### [GIVEN DATA]
-------
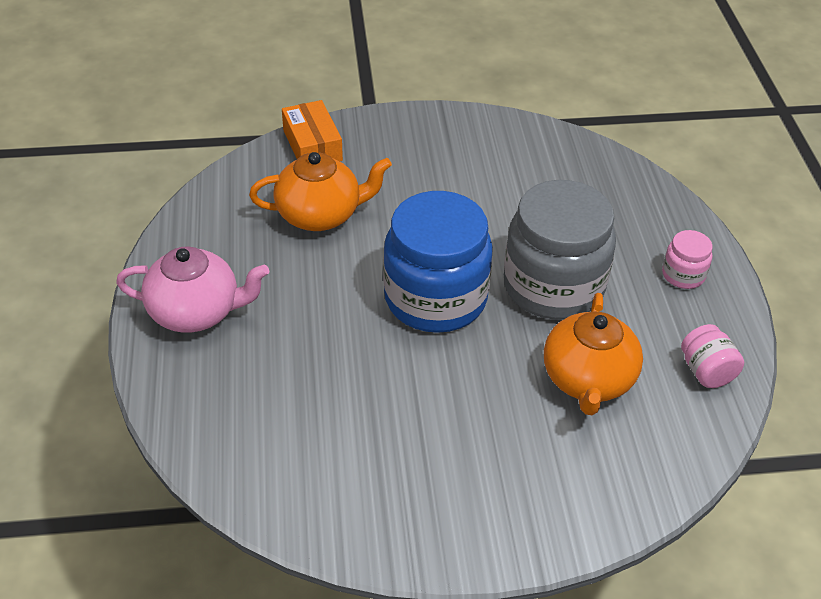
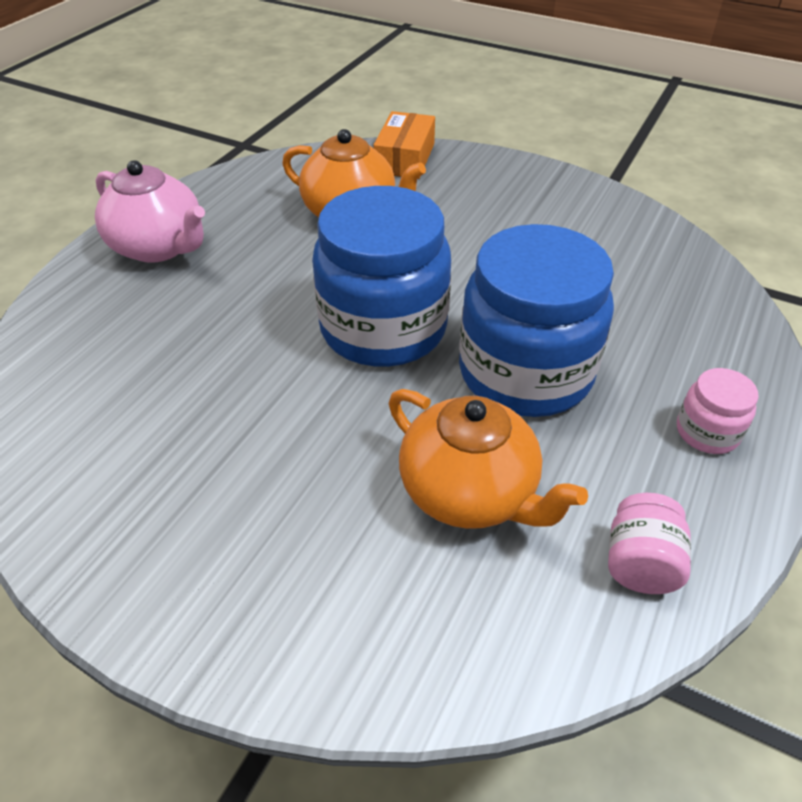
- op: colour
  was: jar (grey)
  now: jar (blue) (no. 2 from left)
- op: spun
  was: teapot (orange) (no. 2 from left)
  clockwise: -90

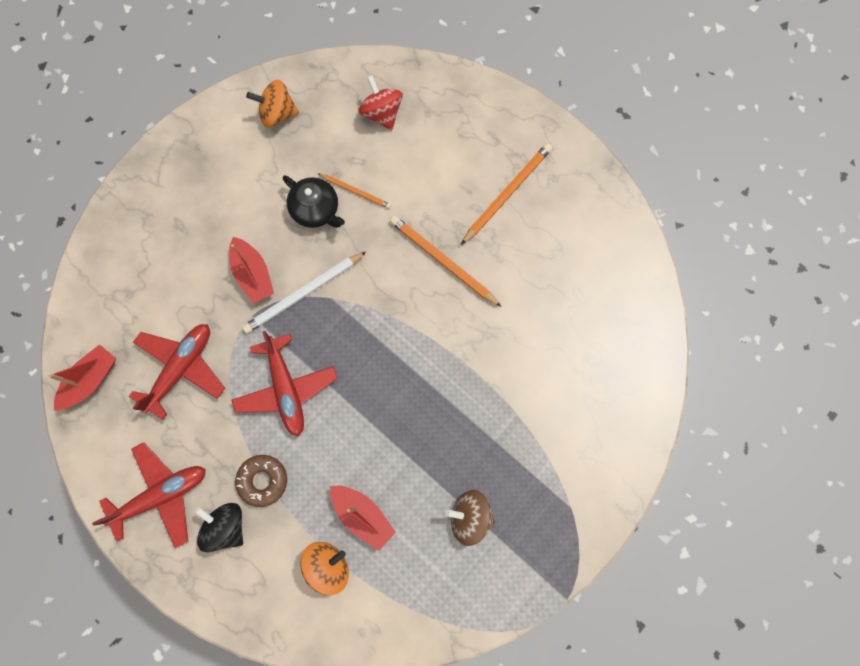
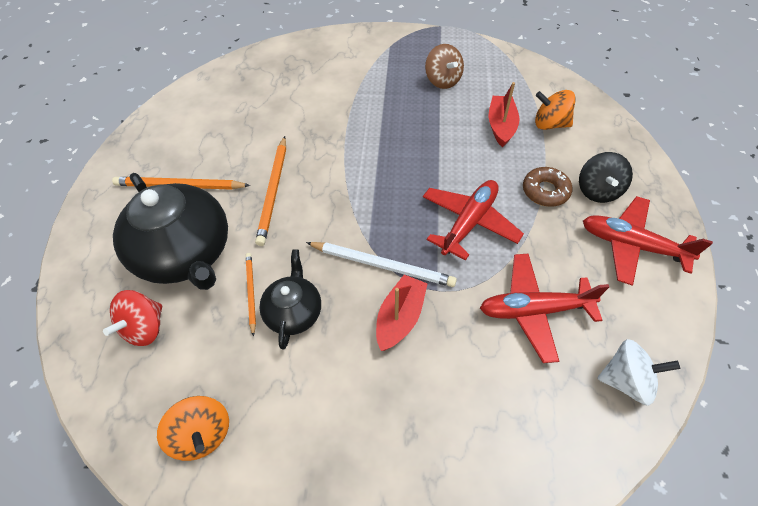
- op: exchanged
  was: boat (red) (no. 1 from left)
  now: spinning top (white)
- op: appeared
  now: teapot (black) (no. 1 from left)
-------
### [TASK]
Only lines holding the word "teapot" belong in the answer; copy all of them from the records.

### [WRITTEN REPLY]
  was: teapot (orange) (no. 2 from left)
  now: teapot (black) (no. 1 from left)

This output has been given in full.